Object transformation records
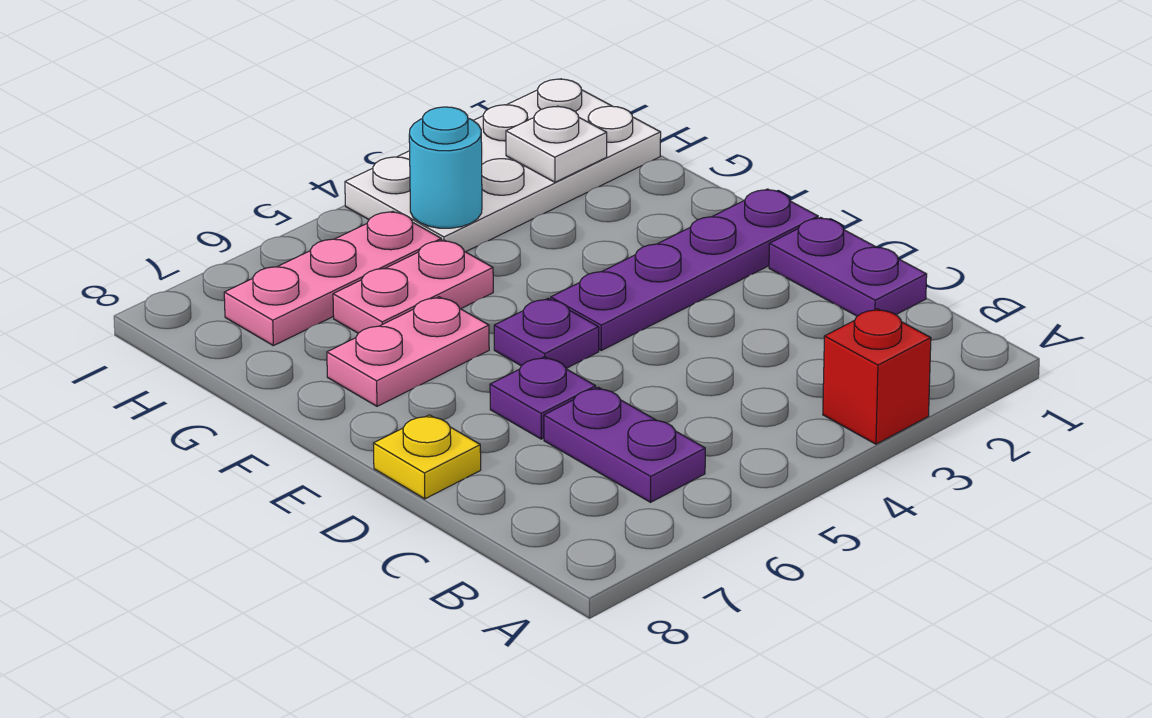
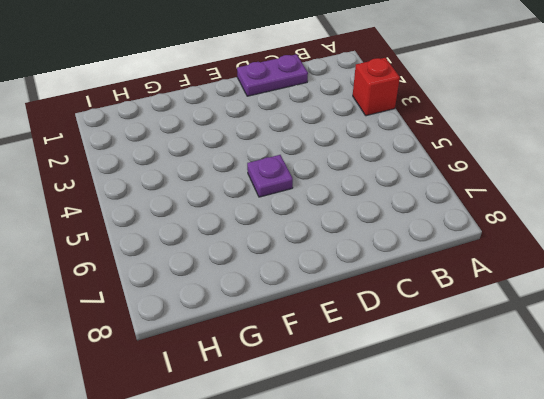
none -> purple plate B6:C6 level 1
none -> purple plate D6 level 1
none -> yellow plate D8 level 1

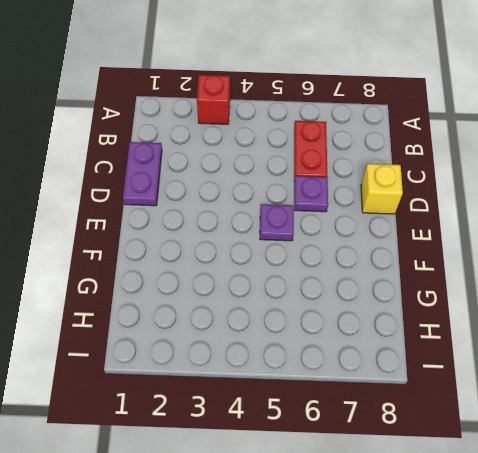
red plate B6:C6 level 1 -> purple plate B6:C6 level 1
yellow brick D8 level 1 -> yellow plate D8 level 1
none -> purple plate E1:E4 level 1
none -> pink plate F6:F7 level 1
none -> pink plate G5:G6 level 1

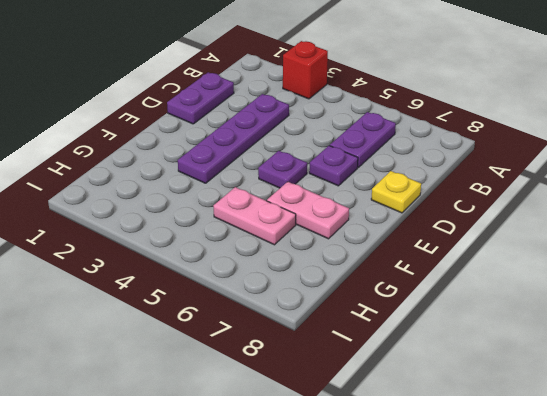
purple plate C3:F3 level 1 -> purple plate E1:E4 level 1
none -> white plate H1:I4 level 1
none -> pink plate H5:H7 level 1
none -> white plate H2 level 2

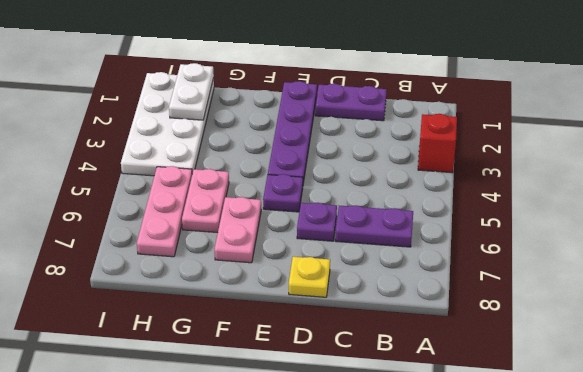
white plate H1:H2 level 2 -> white plate H2 level 2
none -> cyan round brick H4 level 2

**Problem details:**
Give the preceding data back exactly, minus every picture.

**Result of this exercise:**
none -> purple plate B6:C6 level 1
none -> purple plate D6 level 1
none -> yellow plate D8 level 1

red plate B6:C6 level 1 -> purple plate B6:C6 level 1
yellow brick D8 level 1 -> yellow plate D8 level 1
none -> purple plate E1:E4 level 1
none -> pink plate F6:F7 level 1
none -> pink plate G5:G6 level 1

purple plate C3:F3 level 1 -> purple plate E1:E4 level 1
none -> white plate H1:I4 level 1
none -> pink plate H5:H7 level 1
none -> white plate H2 level 2

white plate H1:H2 level 2 -> white plate H2 level 2
none -> cyan round brick H4 level 2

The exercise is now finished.